### EXERCISE DESCRIPTION
The records below are to be set down again exactly, with the pictures left out.

(Before-and-after object lists)
———

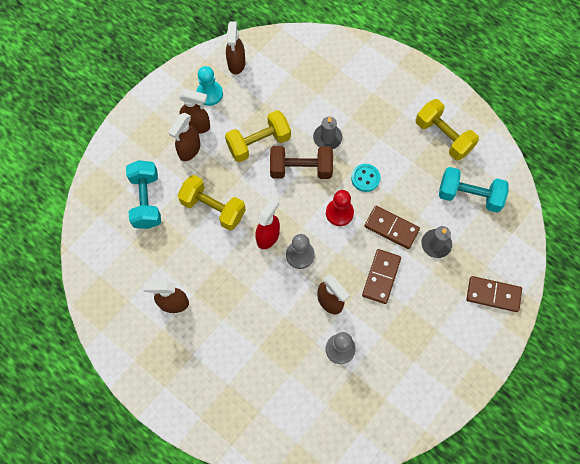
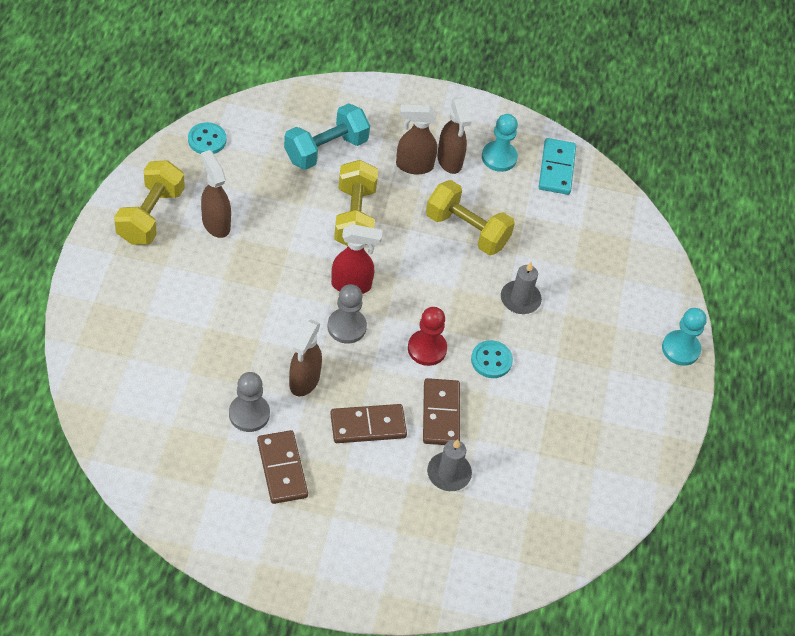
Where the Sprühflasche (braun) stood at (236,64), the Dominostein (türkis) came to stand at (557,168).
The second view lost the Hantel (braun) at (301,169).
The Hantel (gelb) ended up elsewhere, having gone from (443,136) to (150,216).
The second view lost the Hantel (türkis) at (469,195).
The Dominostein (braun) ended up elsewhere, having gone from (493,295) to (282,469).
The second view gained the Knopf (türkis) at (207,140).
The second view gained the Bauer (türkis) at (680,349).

———

### EXERCISE RESPONSE
Where the Sprühflasche (braun) stood at (236,64), the Dominostein (türkis) came to stand at (557,168).
The second view lost the Hantel (braun) at (301,169).
The Hantel (gelb) ended up elsewhere, having gone from (443,136) to (150,216).
The second view lost the Hantel (türkis) at (469,195).
The Dominostein (braun) ended up elsewhere, having gone from (493,295) to (282,469).
The second view gained the Knopf (türkis) at (207,140).
The second view gained the Bauer (türkis) at (680,349).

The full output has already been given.